● **Requirement**:
Through the line that contains "none -> orange plate D6 level 1", return the data below exactly, starting at its first line; leave the rest out.

● **Exercise materials**:
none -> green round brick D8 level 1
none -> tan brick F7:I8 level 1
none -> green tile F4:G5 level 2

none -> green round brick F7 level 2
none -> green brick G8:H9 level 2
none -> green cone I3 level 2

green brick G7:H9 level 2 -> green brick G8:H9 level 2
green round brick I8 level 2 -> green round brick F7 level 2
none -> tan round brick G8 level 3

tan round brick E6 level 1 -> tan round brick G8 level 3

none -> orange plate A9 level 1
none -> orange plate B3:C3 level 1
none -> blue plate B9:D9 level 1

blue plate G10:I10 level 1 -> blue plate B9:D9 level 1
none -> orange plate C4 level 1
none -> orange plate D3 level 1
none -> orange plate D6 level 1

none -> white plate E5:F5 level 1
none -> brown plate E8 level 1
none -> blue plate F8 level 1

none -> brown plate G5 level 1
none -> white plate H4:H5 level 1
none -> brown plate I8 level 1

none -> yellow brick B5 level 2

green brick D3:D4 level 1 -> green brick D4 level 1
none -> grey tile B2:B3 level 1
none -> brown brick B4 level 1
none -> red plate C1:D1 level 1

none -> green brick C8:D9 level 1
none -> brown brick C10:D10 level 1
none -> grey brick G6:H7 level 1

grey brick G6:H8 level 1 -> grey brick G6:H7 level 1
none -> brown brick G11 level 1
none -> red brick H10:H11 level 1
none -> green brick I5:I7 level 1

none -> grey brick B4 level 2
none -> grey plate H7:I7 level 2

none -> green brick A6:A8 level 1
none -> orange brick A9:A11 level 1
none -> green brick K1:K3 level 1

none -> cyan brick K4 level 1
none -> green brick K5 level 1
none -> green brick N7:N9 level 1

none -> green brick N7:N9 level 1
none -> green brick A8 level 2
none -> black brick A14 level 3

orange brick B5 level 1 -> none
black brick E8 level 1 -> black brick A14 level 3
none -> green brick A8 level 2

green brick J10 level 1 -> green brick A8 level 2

● **Response**:
none -> green round brick D8 level 1
none -> tan brick F7:I8 level 1
none -> green tile F4:G5 level 2

none -> green round brick F7 level 2
none -> green brick G8:H9 level 2
none -> green cone I3 level 2

green brick G7:H9 level 2 -> green brick G8:H9 level 2
green round brick I8 level 2 -> green round brick F7 level 2
none -> tan round brick G8 level 3

tan round brick E6 level 1 -> tan round brick G8 level 3

none -> orange plate A9 level 1
none -> orange plate B3:C3 level 1
none -> blue plate B9:D9 level 1

blue plate G10:I10 level 1 -> blue plate B9:D9 level 1
none -> orange plate C4 level 1
none -> orange plate D3 level 1
none -> orange plate D6 level 1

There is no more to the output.